((

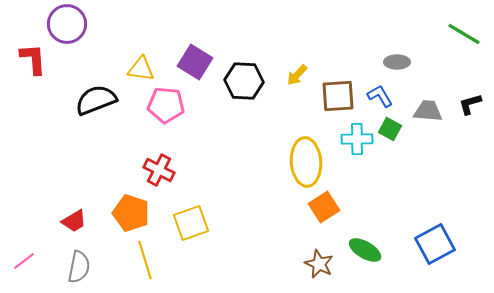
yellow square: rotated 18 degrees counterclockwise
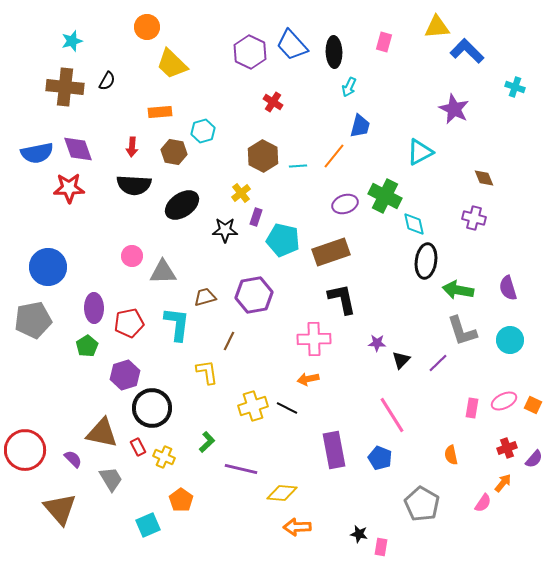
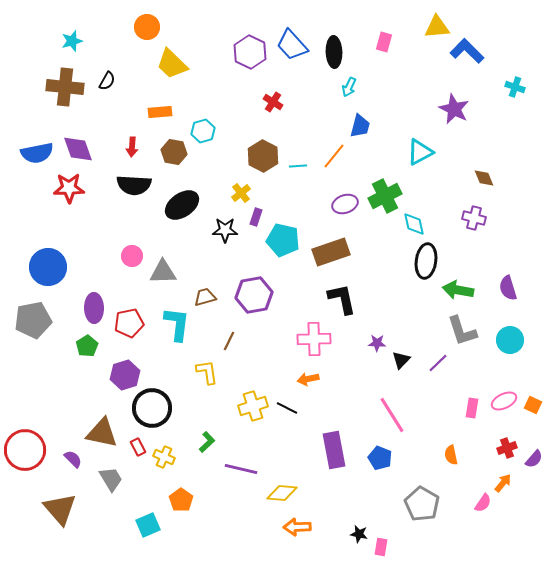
green cross at (385, 196): rotated 36 degrees clockwise
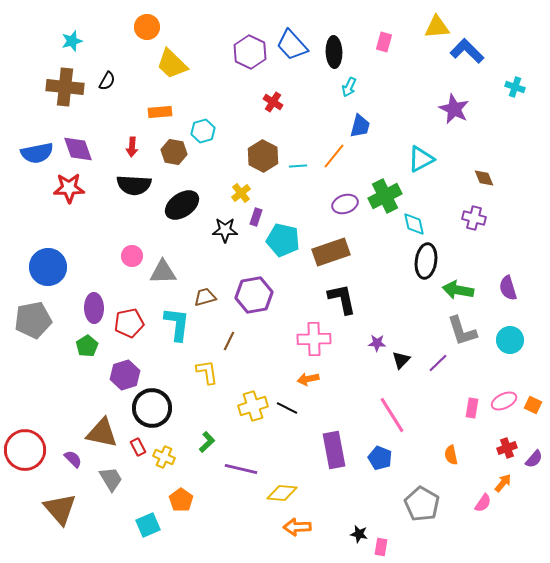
cyan triangle at (420, 152): moved 1 px right, 7 px down
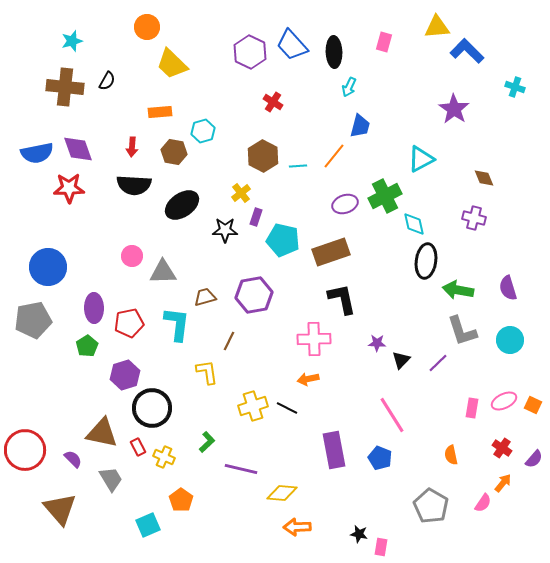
purple star at (454, 109): rotated 8 degrees clockwise
red cross at (507, 448): moved 5 px left; rotated 36 degrees counterclockwise
gray pentagon at (422, 504): moved 9 px right, 2 px down
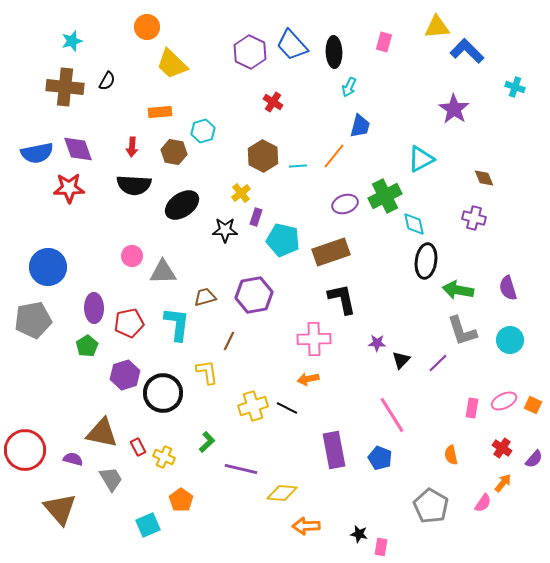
black circle at (152, 408): moved 11 px right, 15 px up
purple semicircle at (73, 459): rotated 30 degrees counterclockwise
orange arrow at (297, 527): moved 9 px right, 1 px up
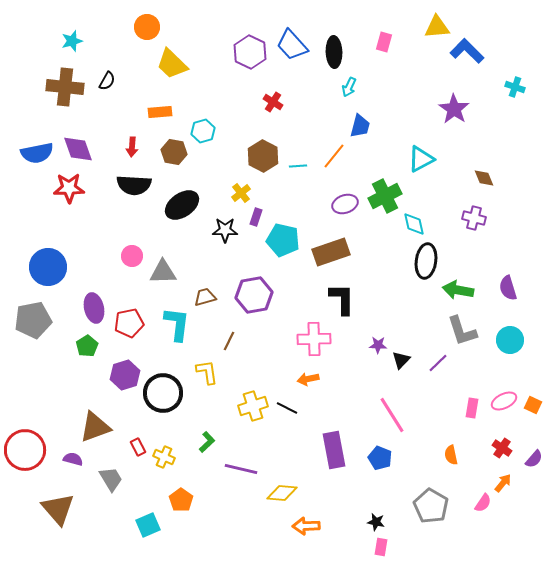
black L-shape at (342, 299): rotated 12 degrees clockwise
purple ellipse at (94, 308): rotated 12 degrees counterclockwise
purple star at (377, 343): moved 1 px right, 2 px down
brown triangle at (102, 433): moved 7 px left, 6 px up; rotated 32 degrees counterclockwise
brown triangle at (60, 509): moved 2 px left
black star at (359, 534): moved 17 px right, 12 px up
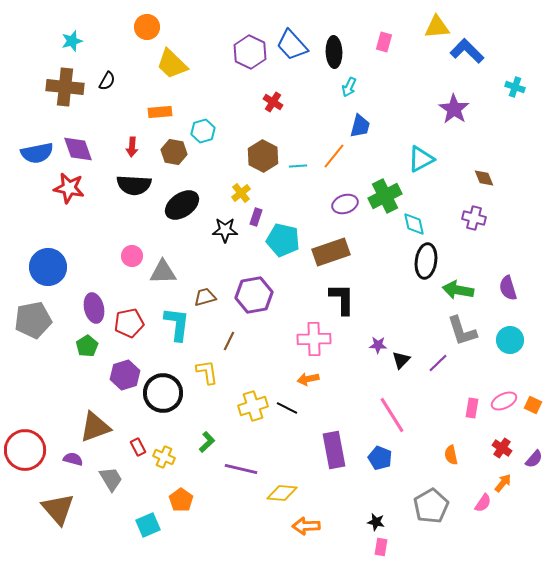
red star at (69, 188): rotated 12 degrees clockwise
gray pentagon at (431, 506): rotated 12 degrees clockwise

))

Goal of the exercise
Swap every "purple" in all of the material above for "violet" and write out its lines with nothing else changed, leaving out the pictures.

Solution for this exercise
yellow square: rotated 18 degrees counterclockwise
green cross at (385, 196): rotated 36 degrees clockwise
cyan triangle at (420, 152): moved 1 px right, 7 px down
violet star at (454, 109): rotated 8 degrees clockwise
red cross at (507, 448): moved 5 px left; rotated 36 degrees counterclockwise
gray pentagon at (422, 504): moved 9 px right, 2 px down
black circle at (152, 408): moved 11 px right, 15 px up
violet semicircle at (73, 459): rotated 30 degrees counterclockwise
orange arrow at (297, 527): moved 9 px right, 1 px up
black L-shape at (342, 299): rotated 12 degrees clockwise
violet ellipse at (94, 308): rotated 12 degrees counterclockwise
violet star at (377, 343): moved 1 px right, 2 px down
brown triangle at (102, 433): moved 7 px left, 6 px up; rotated 32 degrees counterclockwise
brown triangle at (60, 509): moved 2 px left
black star at (359, 534): moved 17 px right, 12 px up
red star at (69, 188): rotated 12 degrees clockwise
gray pentagon at (431, 506): rotated 12 degrees clockwise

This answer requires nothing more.